[Start of section]
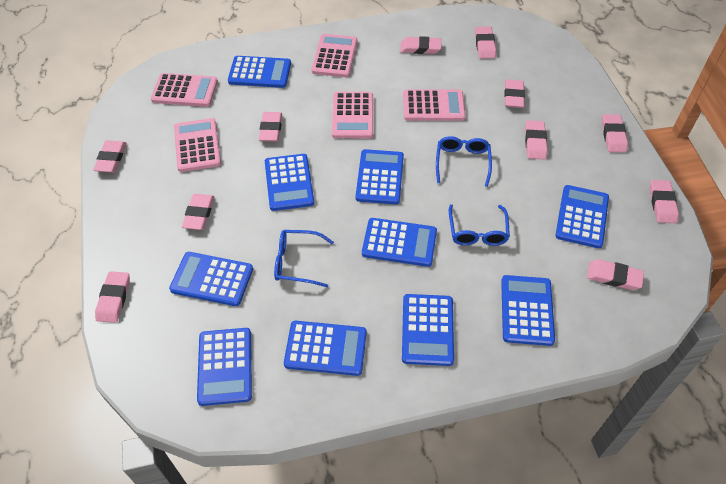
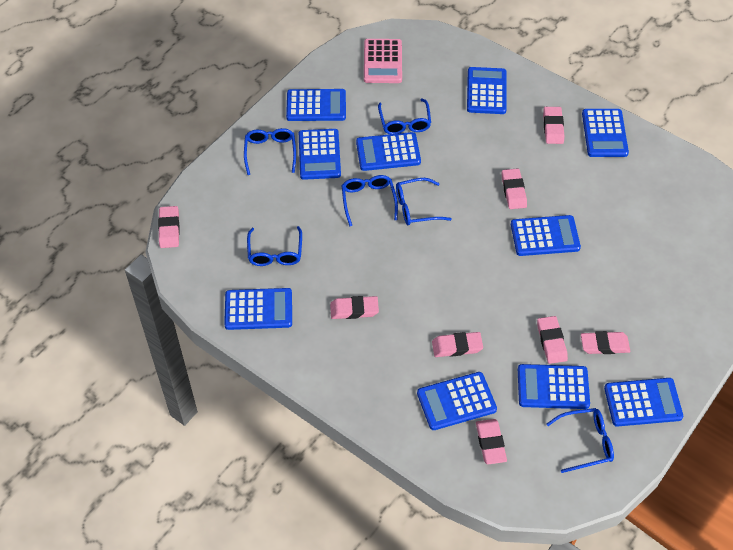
blue glasses: [274,230,334,287] [436,136,492,187] [449,204,510,246] = 3 -> [244,128,296,175] [247,226,302,266] [341,175,398,227] [378,98,431,134] [396,178,452,225] [546,408,614,473] = 6
pink calculator: [151,73,218,107] [174,118,221,172] [311,34,357,77] [332,92,373,138] [403,89,466,121] = 5 -> [364,39,402,83] = 1
pink eraser: [93,140,126,172] [95,271,130,323] [182,194,214,230] [259,112,282,141] [400,36,441,54] [475,27,496,59] [504,80,525,108] [525,120,548,159] [587,259,644,290] [602,114,628,152] [650,180,679,223] = 11 -> [158,206,180,248] [330,296,379,319] [432,332,483,357] [476,419,507,464] [502,168,527,209] [537,316,568,364] [543,107,564,144] [581,331,630,354] = 8

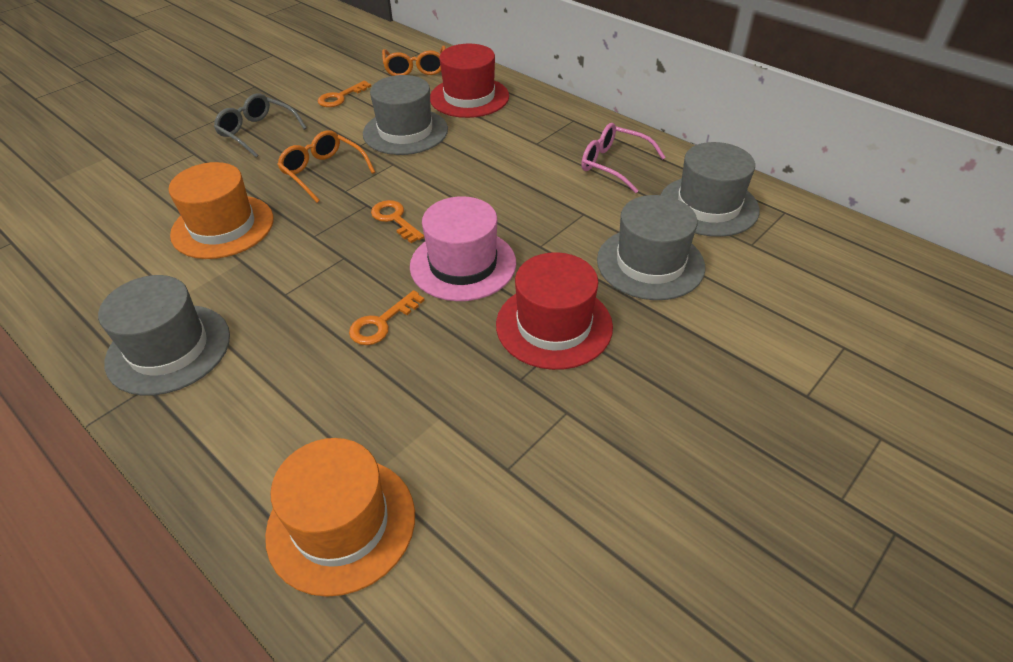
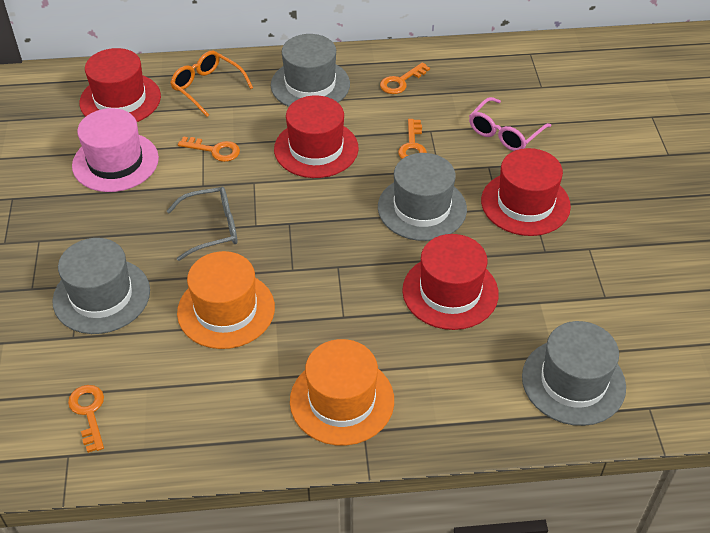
orange glasses: [277,130,375,203] [382,46,446,76] = 2 -> [170,51,253,117] = 1
orange key: [318,81,371,107] [349,290,425,345] [371,200,424,243] = 3 -> [68,385,104,453] [178,136,240,162] [380,62,430,94] [398,119,427,159] = 4
red hat: [430,44,509,118] [496,252,613,370] = 2 -> [79,48,161,122] [274,95,359,178] [402,234,499,330] [481,148,571,236] = 4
[End of section]
→ **WRITTEN TASK**
Pictures in the records above should not be copied. Repeat everything else exactly.

→ **EXPECTED OUTPUT**
blue glasses: [274,230,334,287] [436,136,492,187] [449,204,510,246] = 3 -> [244,128,296,175] [247,226,302,266] [341,175,398,227] [378,98,431,134] [396,178,452,225] [546,408,614,473] = 6
pink calculator: [151,73,218,107] [174,118,221,172] [311,34,357,77] [332,92,373,138] [403,89,466,121] = 5 -> [364,39,402,83] = 1
pink eraser: [93,140,126,172] [95,271,130,323] [182,194,214,230] [259,112,282,141] [400,36,441,54] [475,27,496,59] [504,80,525,108] [525,120,548,159] [587,259,644,290] [602,114,628,152] [650,180,679,223] = 11 -> [158,206,180,248] [330,296,379,319] [432,332,483,357] [476,419,507,464] [502,168,527,209] [537,316,568,364] [543,107,564,144] [581,331,630,354] = 8

orange glasses: [277,130,375,203] [382,46,446,76] = 2 -> [170,51,253,117] = 1
orange key: [318,81,371,107] [349,290,425,345] [371,200,424,243] = 3 -> [68,385,104,453] [178,136,240,162] [380,62,430,94] [398,119,427,159] = 4
red hat: [430,44,509,118] [496,252,613,370] = 2 -> [79,48,161,122] [274,95,359,178] [402,234,499,330] [481,148,571,236] = 4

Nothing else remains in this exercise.